Coordinate-based change listings:
-=-=-=-=-
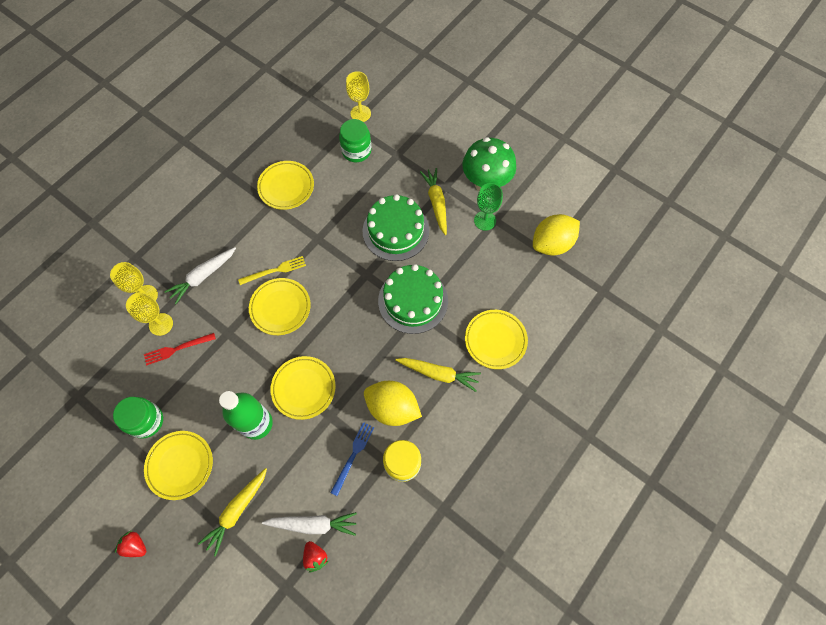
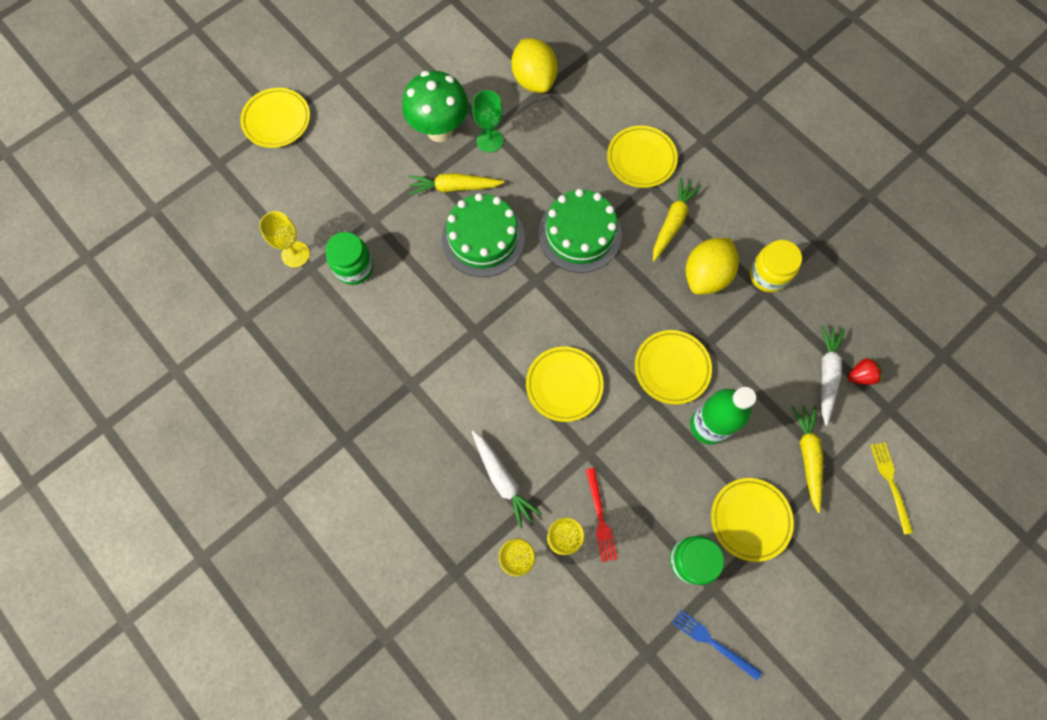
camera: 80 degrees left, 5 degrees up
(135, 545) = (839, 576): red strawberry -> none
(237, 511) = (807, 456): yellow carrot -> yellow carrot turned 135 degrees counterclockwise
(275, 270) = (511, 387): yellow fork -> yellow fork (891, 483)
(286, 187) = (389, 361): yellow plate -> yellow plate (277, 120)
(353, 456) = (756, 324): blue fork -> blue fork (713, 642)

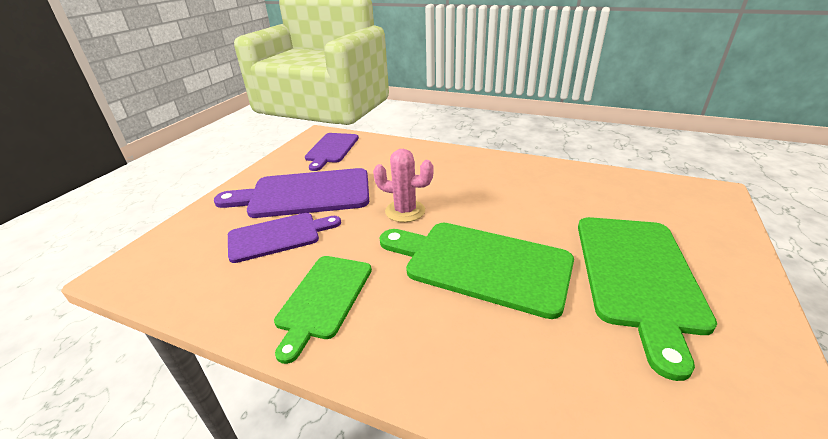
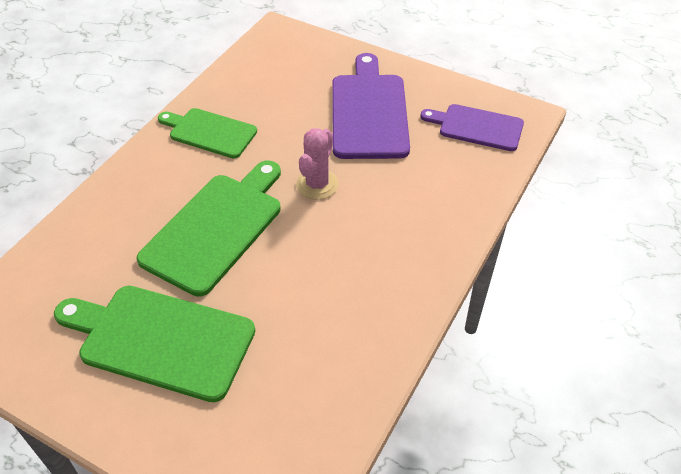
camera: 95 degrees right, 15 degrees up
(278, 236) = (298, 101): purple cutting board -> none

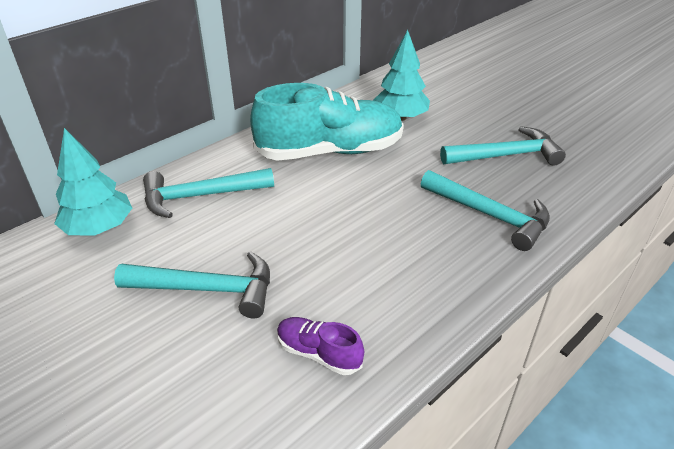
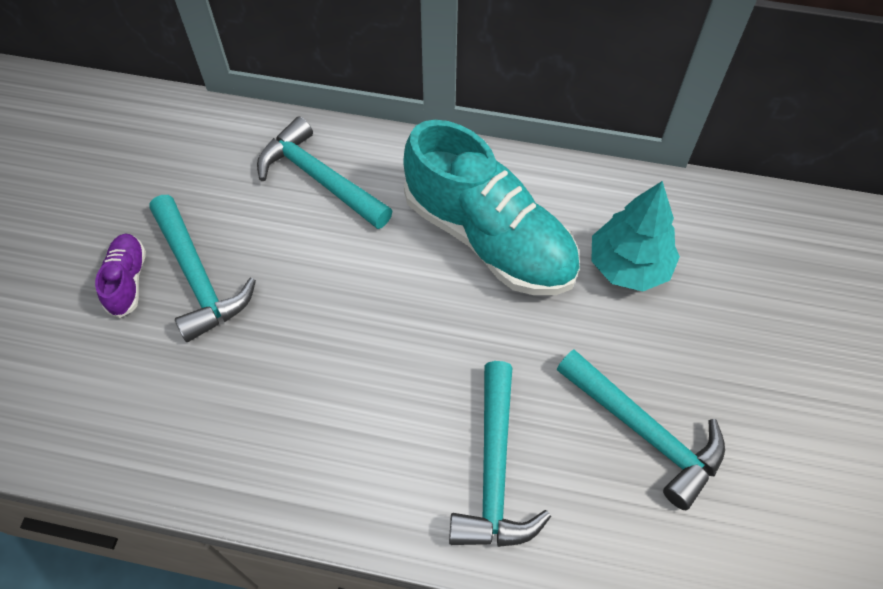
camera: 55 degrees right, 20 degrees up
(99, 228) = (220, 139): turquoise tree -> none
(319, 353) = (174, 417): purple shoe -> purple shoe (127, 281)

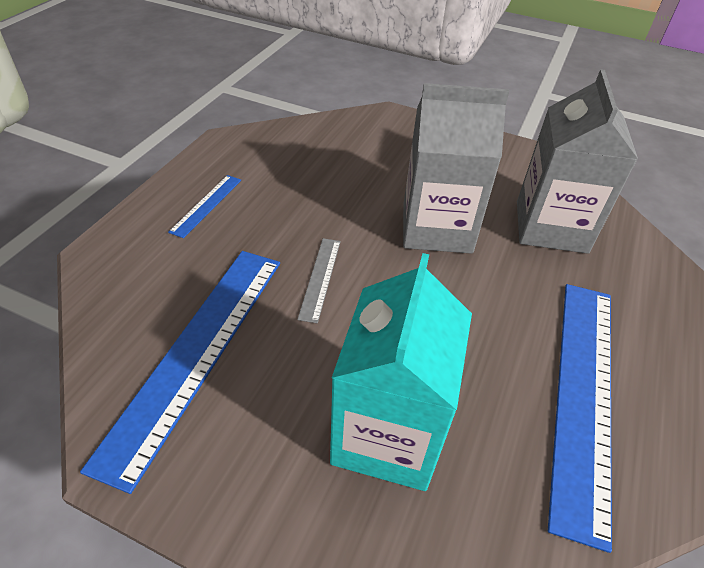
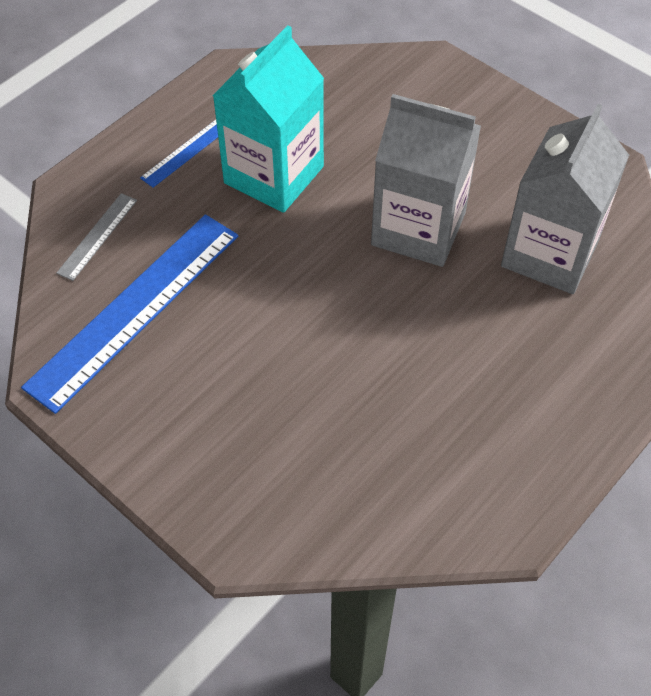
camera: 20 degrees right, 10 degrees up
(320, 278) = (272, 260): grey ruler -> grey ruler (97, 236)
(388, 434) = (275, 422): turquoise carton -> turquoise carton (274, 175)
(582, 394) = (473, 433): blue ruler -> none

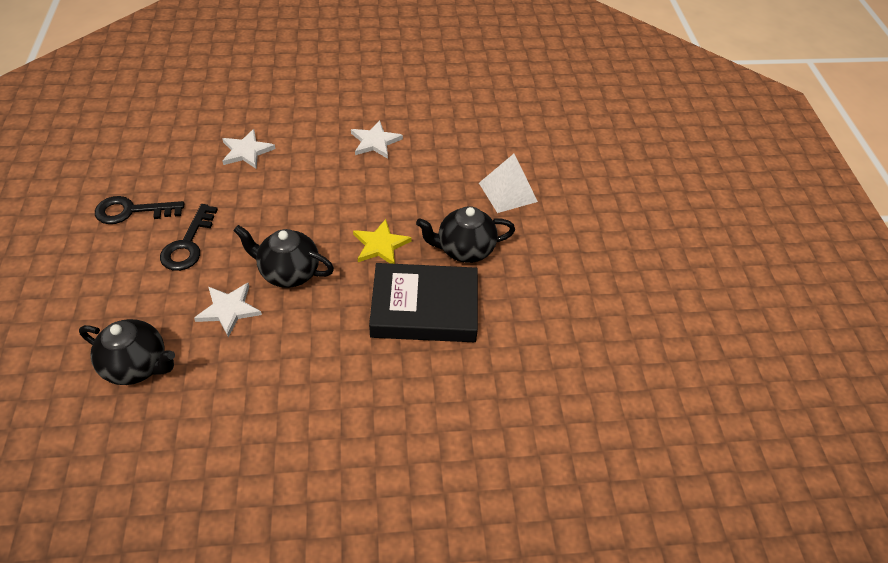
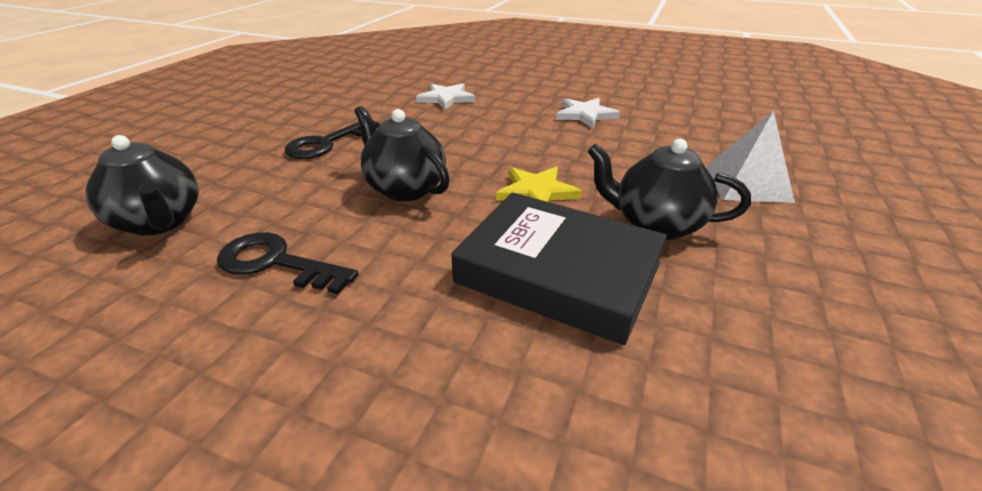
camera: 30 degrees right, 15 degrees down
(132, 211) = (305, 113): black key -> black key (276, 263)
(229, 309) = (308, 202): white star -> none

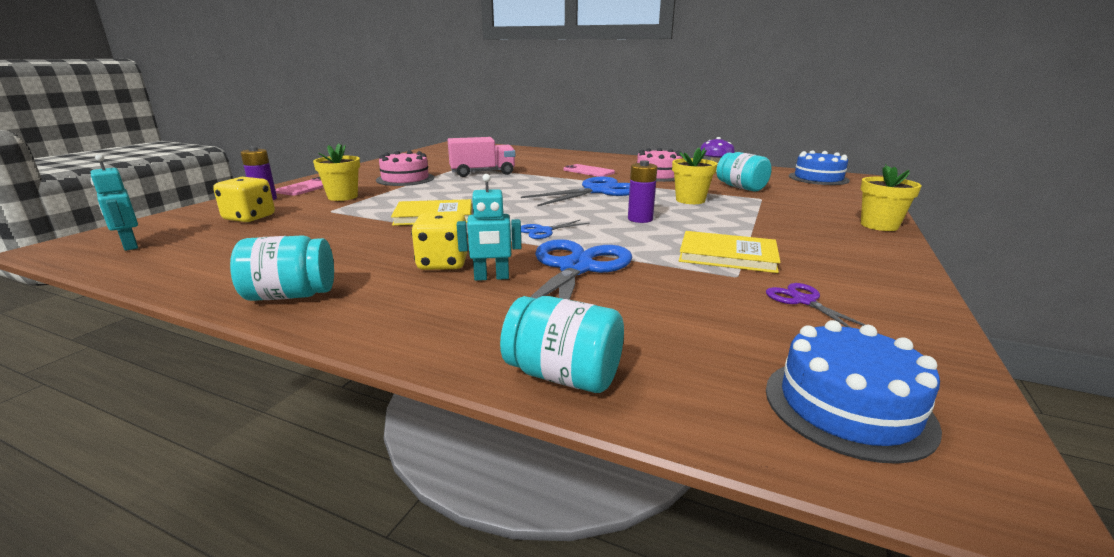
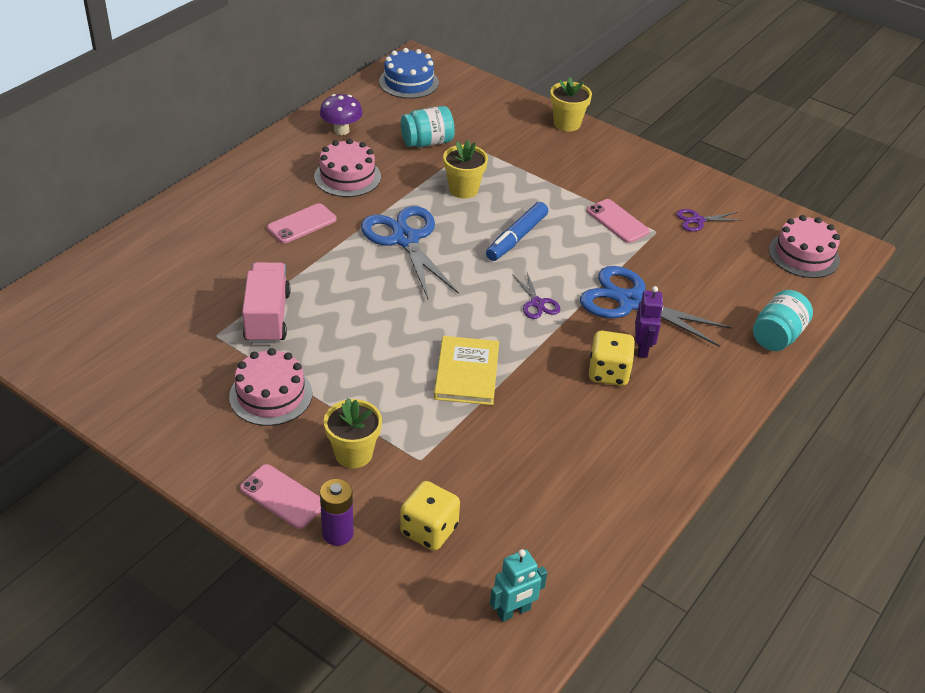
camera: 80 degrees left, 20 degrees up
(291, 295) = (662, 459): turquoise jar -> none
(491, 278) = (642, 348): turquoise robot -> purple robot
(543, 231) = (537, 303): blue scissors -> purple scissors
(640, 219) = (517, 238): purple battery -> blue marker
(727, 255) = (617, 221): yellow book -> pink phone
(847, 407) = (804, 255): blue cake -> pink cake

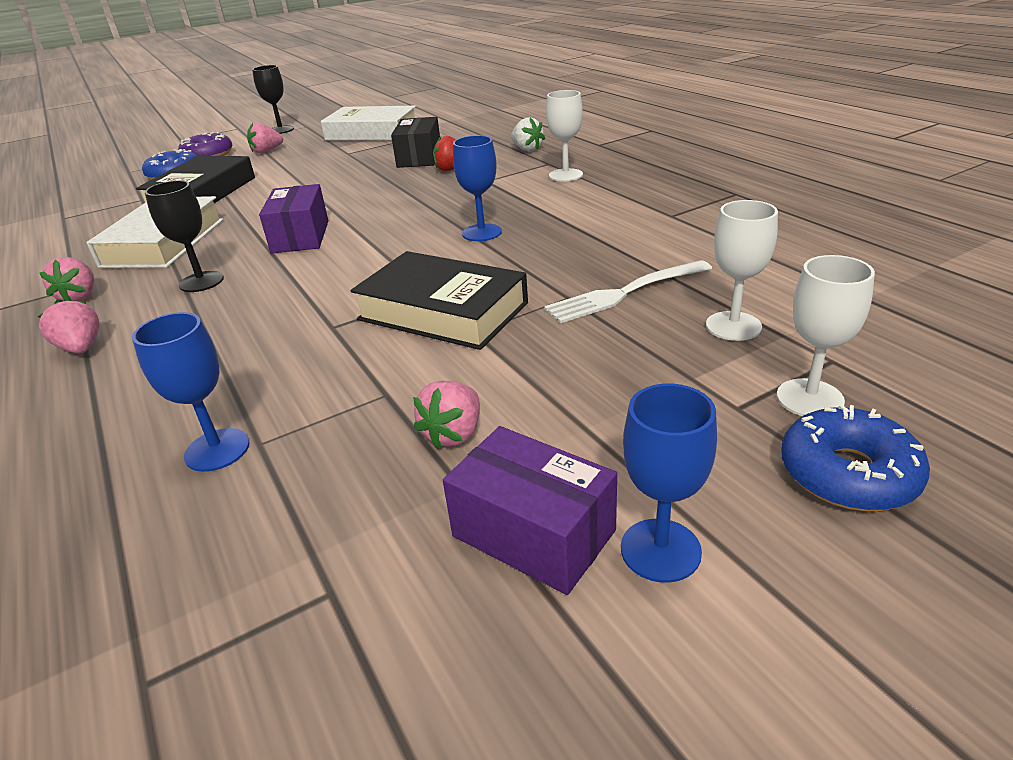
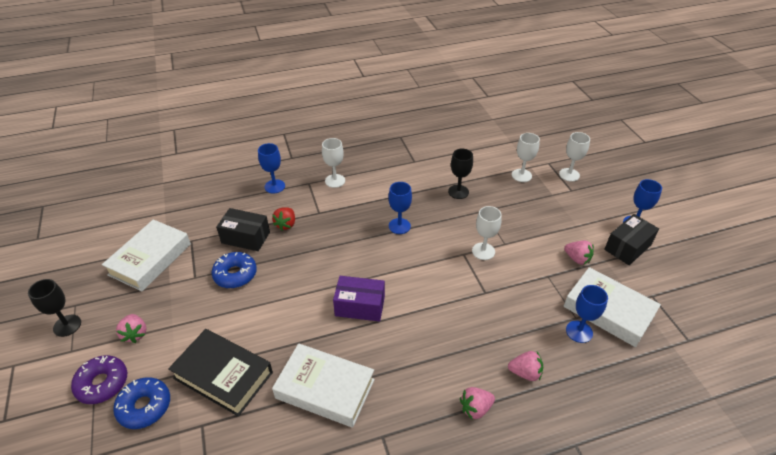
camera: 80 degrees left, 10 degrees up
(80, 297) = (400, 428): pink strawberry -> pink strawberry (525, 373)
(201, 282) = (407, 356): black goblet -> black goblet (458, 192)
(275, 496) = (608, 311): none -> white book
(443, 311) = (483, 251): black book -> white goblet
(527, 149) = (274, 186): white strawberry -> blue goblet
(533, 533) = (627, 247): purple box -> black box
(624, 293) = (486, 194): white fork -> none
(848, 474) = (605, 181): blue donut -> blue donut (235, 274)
-=-=-=-=-
→ Task details:
Find how many lines of the records hold the string "white", then give that number by itself.

→ Result of the exercise:
5